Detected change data

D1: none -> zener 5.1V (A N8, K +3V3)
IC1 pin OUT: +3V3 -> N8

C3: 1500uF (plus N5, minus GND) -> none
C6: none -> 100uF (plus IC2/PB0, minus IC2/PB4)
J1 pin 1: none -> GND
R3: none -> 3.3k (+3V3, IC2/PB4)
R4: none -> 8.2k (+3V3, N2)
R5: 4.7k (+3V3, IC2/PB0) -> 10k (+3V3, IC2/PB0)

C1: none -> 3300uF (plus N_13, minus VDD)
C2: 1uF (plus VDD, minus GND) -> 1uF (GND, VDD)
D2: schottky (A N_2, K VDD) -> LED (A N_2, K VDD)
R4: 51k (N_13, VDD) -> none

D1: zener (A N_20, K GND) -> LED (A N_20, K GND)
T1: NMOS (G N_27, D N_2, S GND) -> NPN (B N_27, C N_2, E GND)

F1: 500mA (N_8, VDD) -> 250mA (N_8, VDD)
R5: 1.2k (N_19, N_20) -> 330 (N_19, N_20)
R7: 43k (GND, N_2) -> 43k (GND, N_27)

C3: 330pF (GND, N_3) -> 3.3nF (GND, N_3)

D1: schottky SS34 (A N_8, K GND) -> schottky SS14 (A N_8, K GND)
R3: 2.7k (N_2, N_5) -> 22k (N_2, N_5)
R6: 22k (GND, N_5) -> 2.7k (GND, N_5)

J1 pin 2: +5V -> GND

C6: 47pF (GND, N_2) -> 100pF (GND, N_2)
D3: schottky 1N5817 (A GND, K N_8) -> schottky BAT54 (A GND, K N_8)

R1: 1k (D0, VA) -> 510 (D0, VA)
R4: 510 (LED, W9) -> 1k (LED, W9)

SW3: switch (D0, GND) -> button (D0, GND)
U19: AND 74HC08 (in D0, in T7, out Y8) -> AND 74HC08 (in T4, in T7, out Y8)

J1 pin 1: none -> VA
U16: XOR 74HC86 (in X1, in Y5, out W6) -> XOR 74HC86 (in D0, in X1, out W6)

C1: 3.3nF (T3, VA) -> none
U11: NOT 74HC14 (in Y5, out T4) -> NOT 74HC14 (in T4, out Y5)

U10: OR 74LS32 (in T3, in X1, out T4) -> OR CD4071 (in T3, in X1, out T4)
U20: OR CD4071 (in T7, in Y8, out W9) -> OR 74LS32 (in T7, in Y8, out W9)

_Problem requirements_
All of the entries above should be transcribed exactly, line for line.

_Solution for this task_
D1: none -> zener 5.1V (A N8, K +3V3)
IC1 pin OUT: +3V3 -> N8

C3: 1500uF (plus N5, minus GND) -> none
C6: none -> 100uF (plus IC2/PB0, minus IC2/PB4)
J1 pin 1: none -> GND
R3: none -> 3.3k (+3V3, IC2/PB4)
R4: none -> 8.2k (+3V3, N2)
R5: 4.7k (+3V3, IC2/PB0) -> 10k (+3V3, IC2/PB0)

C1: none -> 3300uF (plus N_13, minus VDD)
C2: 1uF (plus VDD, minus GND) -> 1uF (GND, VDD)
D2: schottky (A N_2, K VDD) -> LED (A N_2, K VDD)
R4: 51k (N_13, VDD) -> none

D1: zener (A N_20, K GND) -> LED (A N_20, K GND)
T1: NMOS (G N_27, D N_2, S GND) -> NPN (B N_27, C N_2, E GND)

F1: 500mA (N_8, VDD) -> 250mA (N_8, VDD)
R5: 1.2k (N_19, N_20) -> 330 (N_19, N_20)
R7: 43k (GND, N_2) -> 43k (GND, N_27)

C3: 330pF (GND, N_3) -> 3.3nF (GND, N_3)

D1: schottky SS34 (A N_8, K GND) -> schottky SS14 (A N_8, K GND)
R3: 2.7k (N_2, N_5) -> 22k (N_2, N_5)
R6: 22k (GND, N_5) -> 2.7k (GND, N_5)

J1 pin 2: +5V -> GND

C6: 47pF (GND, N_2) -> 100pF (GND, N_2)
D3: schottky 1N5817 (A GND, K N_8) -> schottky BAT54 (A GND, K N_8)

R1: 1k (D0, VA) -> 510 (D0, VA)
R4: 510 (LED, W9) -> 1k (LED, W9)

SW3: switch (D0, GND) -> button (D0, GND)
U19: AND 74HC08 (in D0, in T7, out Y8) -> AND 74HC08 (in T4, in T7, out Y8)

J1 pin 1: none -> VA
U16: XOR 74HC86 (in X1, in Y5, out W6) -> XOR 74HC86 (in D0, in X1, out W6)

C1: 3.3nF (T3, VA) -> none
U11: NOT 74HC14 (in Y5, out T4) -> NOT 74HC14 (in T4, out Y5)

U10: OR 74LS32 (in T3, in X1, out T4) -> OR CD4071 (in T3, in X1, out T4)
U20: OR CD4071 (in T7, in Y8, out W9) -> OR 74LS32 (in T7, in Y8, out W9)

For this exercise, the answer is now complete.